** WHAT THIS TASK INVOLVES **
The entries that follow should be repeated exactly, with no pictures kept.

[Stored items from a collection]

▼▼▼

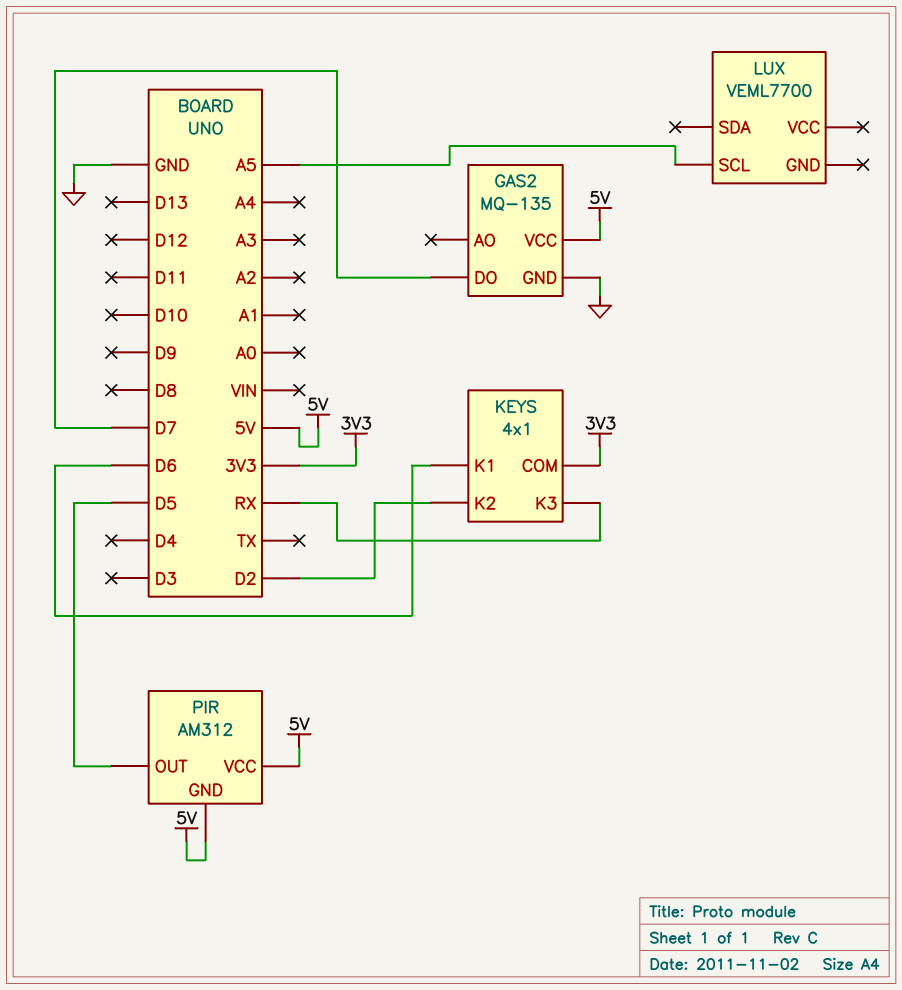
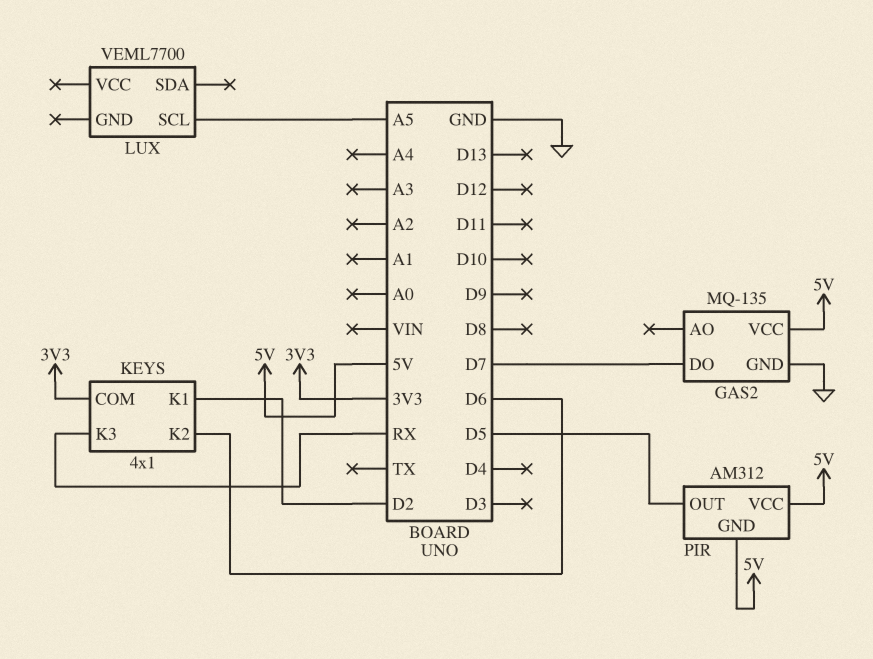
KEYS pin K1: D6 -> D2
KEYS pin K2: D2 -> D6

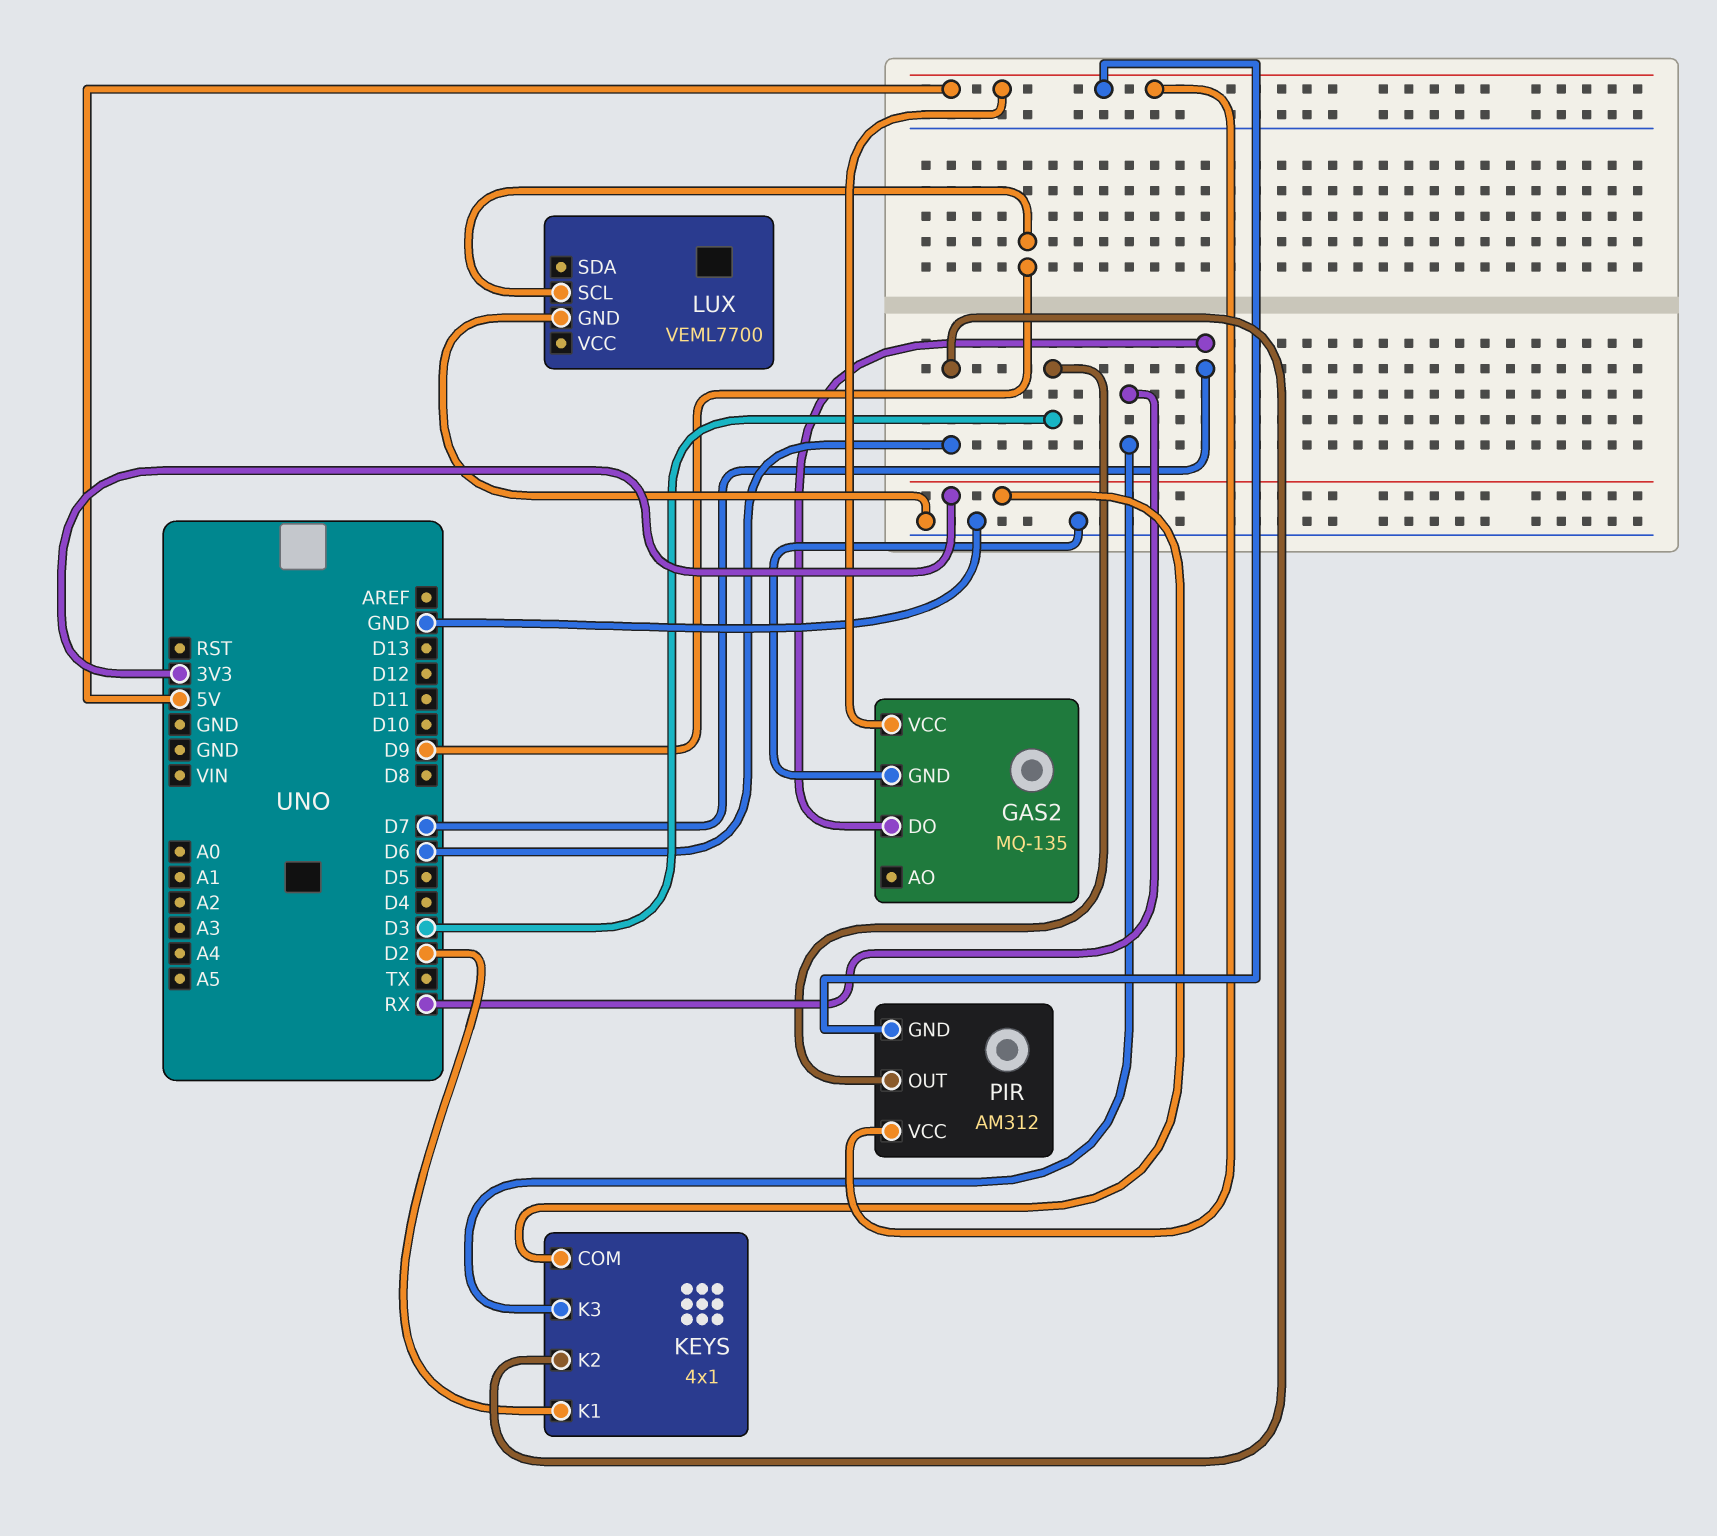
LUX pin GND: none -> GND
LUX pin SCL: A5 -> D9
PIR pin OUT: D5 -> D3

▲▲▲

** WRITTEN SOLUTION **
KEYS pin K1: D6 -> D2
KEYS pin K2: D2 -> D6

LUX pin GND: none -> GND
LUX pin SCL: A5 -> D9
PIR pin OUT: D5 -> D3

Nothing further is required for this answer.